### DATA EXCERPTS
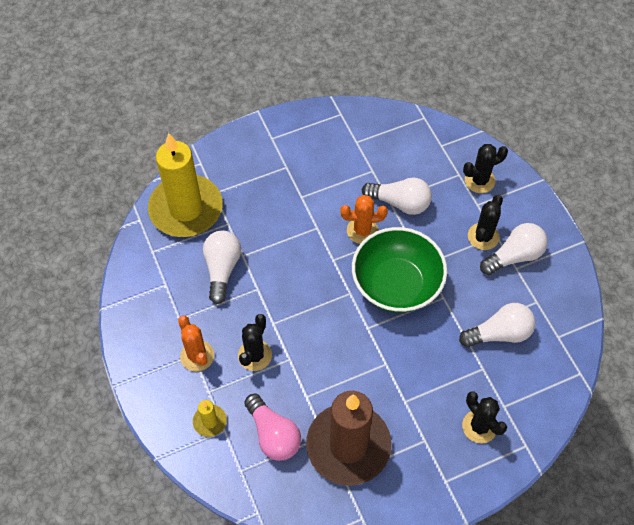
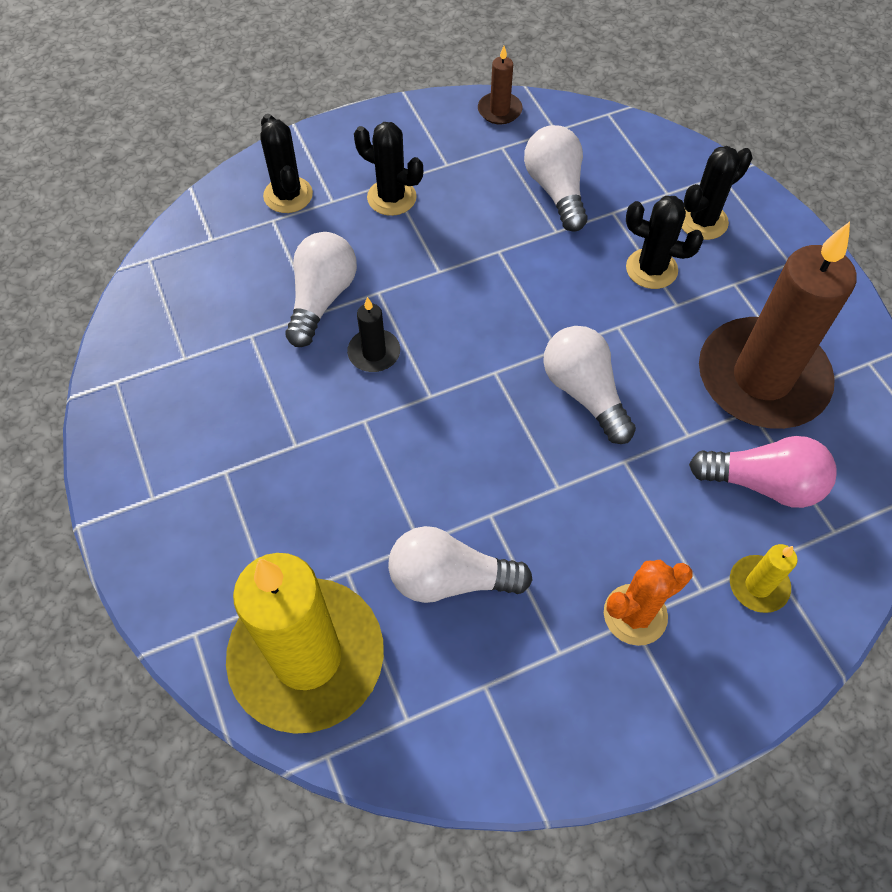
camera: 90 degrees left, 0 degrees up
(255, 355) = (623, 516): black cactus -> black cactus (651, 269)
(273, 434) = (763, 483): pink light bulb -> pink light bulb turned 45 degrees clockwise
(362, 231) = (374, 353): orange cactus -> black candle
(396, 285) = (478, 308): green bowl -> none
(514, 256) = (427, 165): white light bulb -> white light bulb (584, 393)
(572, 301) = (499, 110): none -> brown candle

### PROBLEM
Pictures aren't part of the copy; return each record above exactly.

### WRITTEN RESPONSE
camera: 90 degrees left, 0 degrees up
(255, 355) = (623, 516): black cactus -> black cactus (651, 269)
(273, 434) = (763, 483): pink light bulb -> pink light bulb turned 45 degrees clockwise
(362, 231) = (374, 353): orange cactus -> black candle
(396, 285) = (478, 308): green bowl -> none
(514, 256) = (427, 165): white light bulb -> white light bulb (584, 393)
(572, 301) = (499, 110): none -> brown candle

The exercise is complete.